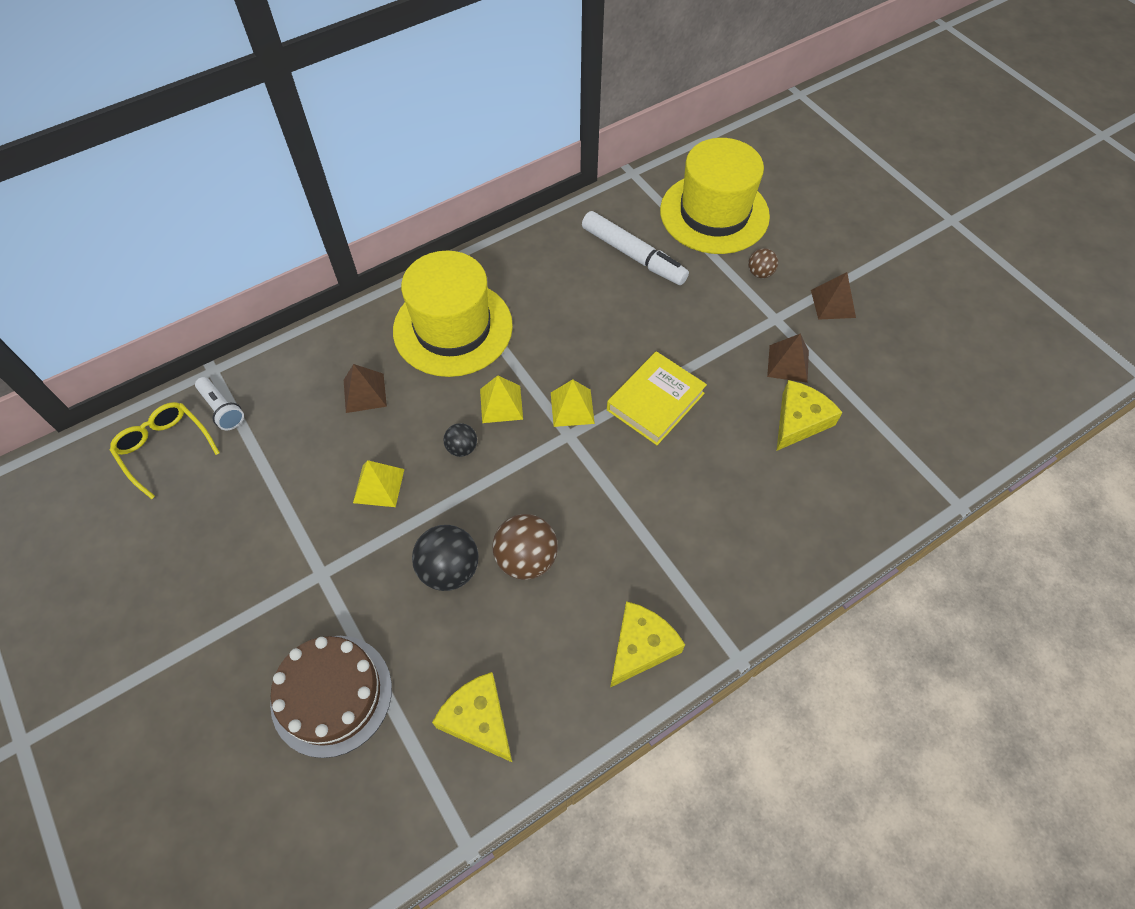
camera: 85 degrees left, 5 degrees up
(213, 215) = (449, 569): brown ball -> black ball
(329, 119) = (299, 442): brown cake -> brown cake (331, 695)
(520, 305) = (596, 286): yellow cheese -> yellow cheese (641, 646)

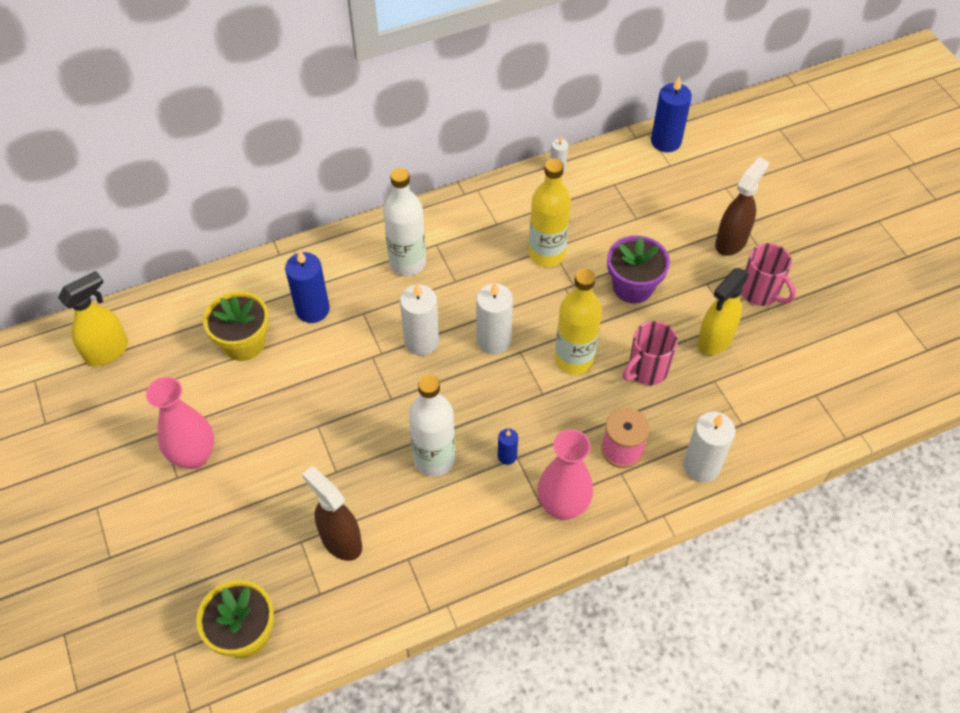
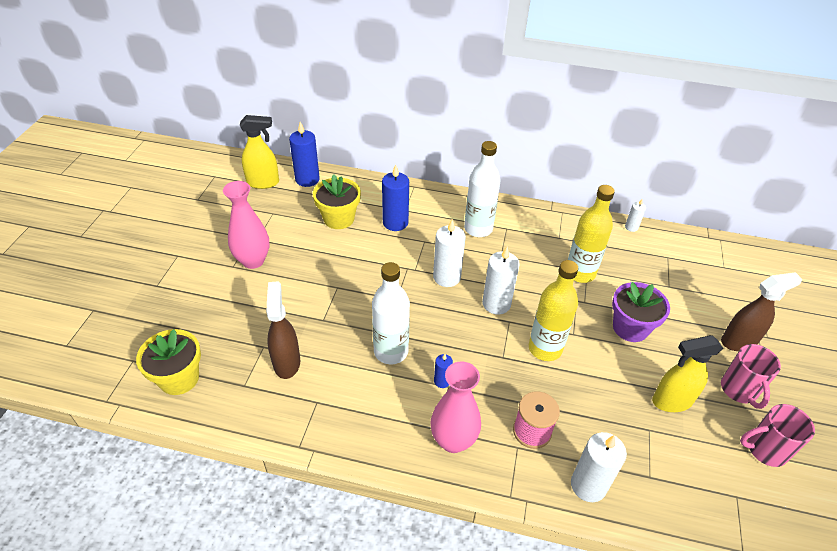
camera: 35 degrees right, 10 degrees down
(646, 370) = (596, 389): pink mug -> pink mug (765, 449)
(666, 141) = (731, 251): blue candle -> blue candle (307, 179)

================================

_TASK INSTRUCTIONS_: Leaving the pictures out, print every line of the listing exactly.

_WRITTEN SOLUTION_:
camera: 85 degrees left, 5 degrees up
(213, 215) = (449, 569): brown ball -> black ball
(329, 119) = (299, 442): brown cake -> brown cake (331, 695)
(520, 305) = (596, 286): yellow cheese -> yellow cheese (641, 646)

camera: 35 degrees right, 10 degrees down
(646, 370) = (596, 389): pink mug -> pink mug (765, 449)
(666, 141) = (731, 251): blue candle -> blue candle (307, 179)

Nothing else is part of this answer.